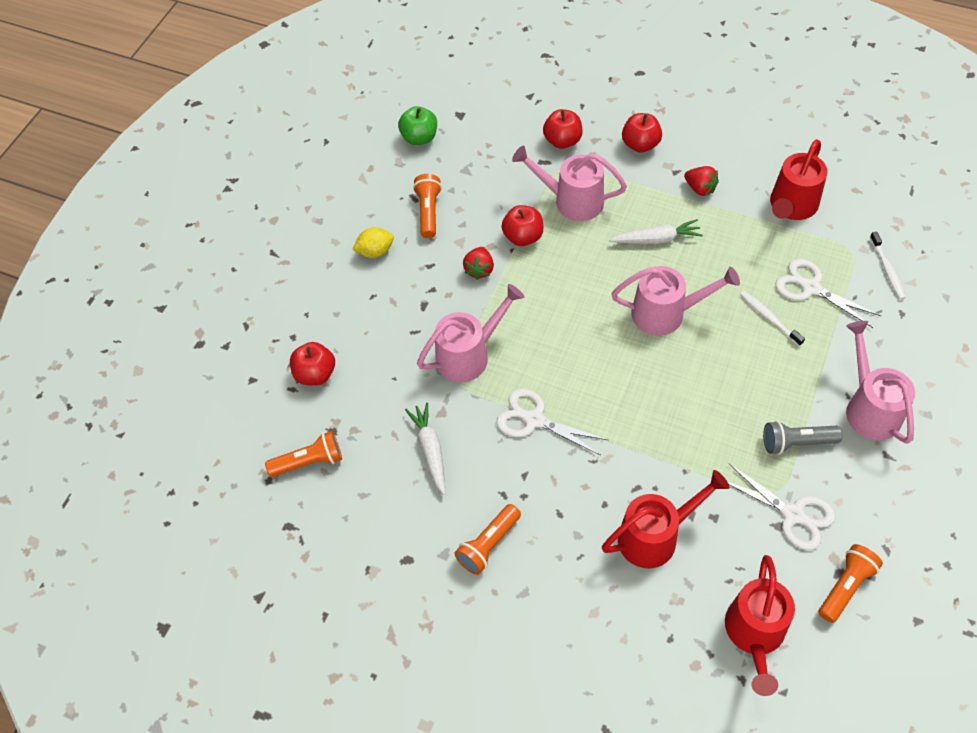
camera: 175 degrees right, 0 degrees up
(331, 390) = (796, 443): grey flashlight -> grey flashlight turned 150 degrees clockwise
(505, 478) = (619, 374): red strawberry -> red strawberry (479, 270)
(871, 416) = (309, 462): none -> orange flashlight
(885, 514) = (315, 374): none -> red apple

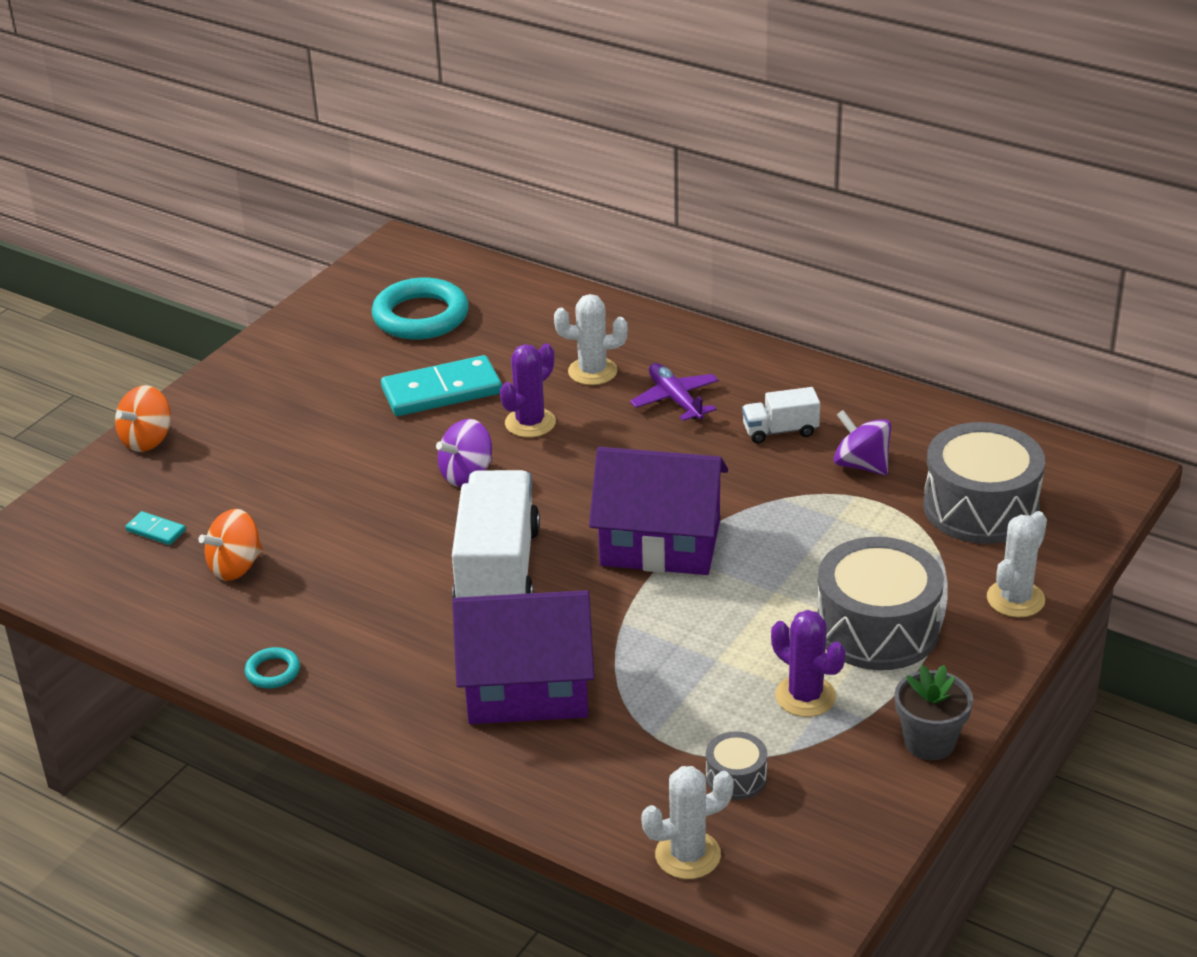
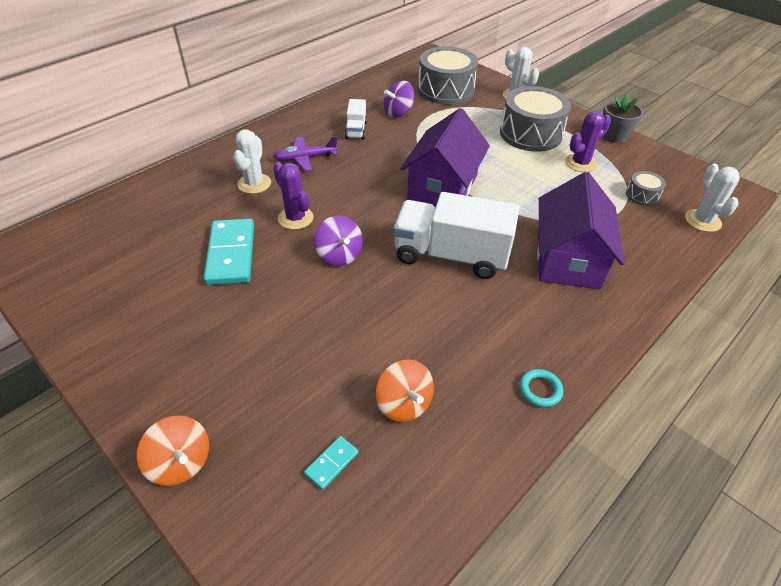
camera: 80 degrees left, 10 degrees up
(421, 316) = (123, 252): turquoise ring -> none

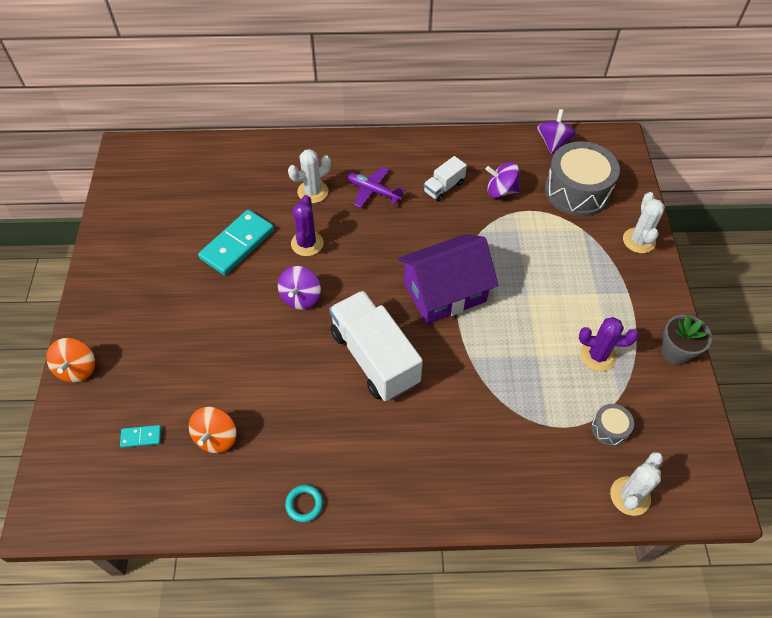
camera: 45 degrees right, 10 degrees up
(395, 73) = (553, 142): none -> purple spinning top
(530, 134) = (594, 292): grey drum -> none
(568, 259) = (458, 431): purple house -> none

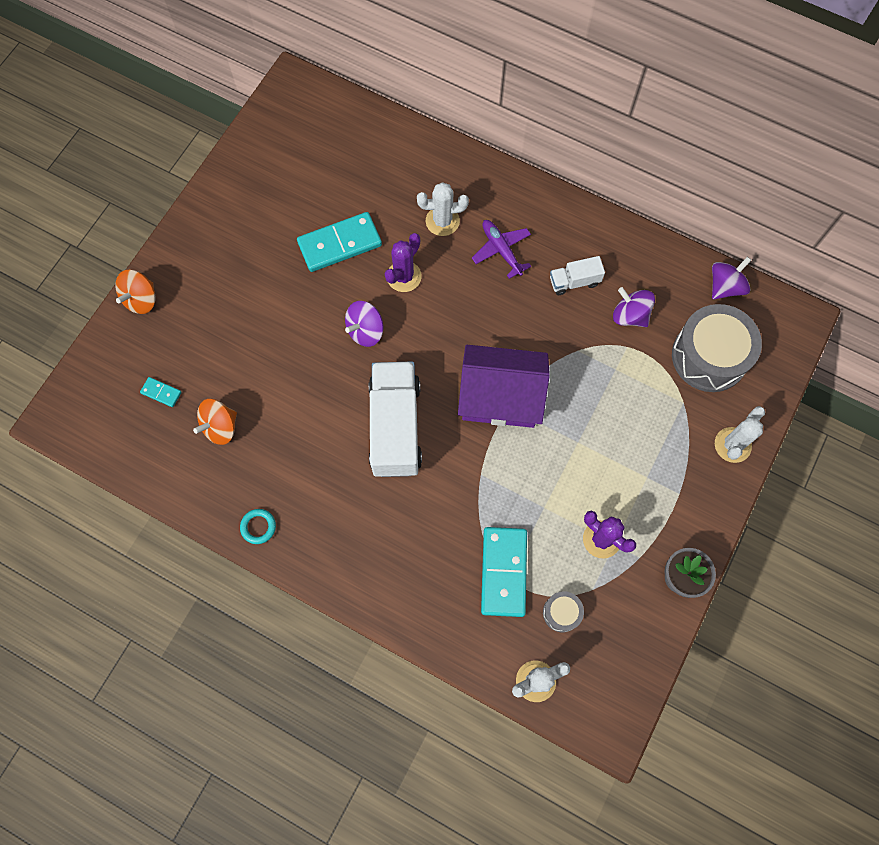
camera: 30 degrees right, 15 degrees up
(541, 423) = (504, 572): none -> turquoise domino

▸ Your goal: Set the listing down verbatim, excluding pictures.

▸ Result of this exercise:
camera: 175 degrees right, 0 degrees up
(331, 390) = (796, 443): grey flashlight -> grey flashlight turned 150 degrees clockwise
(505, 478) = (619, 374): red strawberry -> red strawberry (479, 270)
(871, 416) = (309, 462): none -> orange flashlight
(885, 514) = (315, 374): none -> red apple

camera: 80 degrees left, 10 degrees up
(421, 316) = (123, 252): turquoise ring -> none

camera: 45 degrees right, 10 degrees up
(395, 73) = (553, 142): none -> purple spinning top
(530, 134) = (594, 292): grey drum -> none
(568, 259) = (458, 431): purple house -> none

camera: 30 degrees right, 15 degrees up
(541, 423) = (504, 572): none -> turquoise domino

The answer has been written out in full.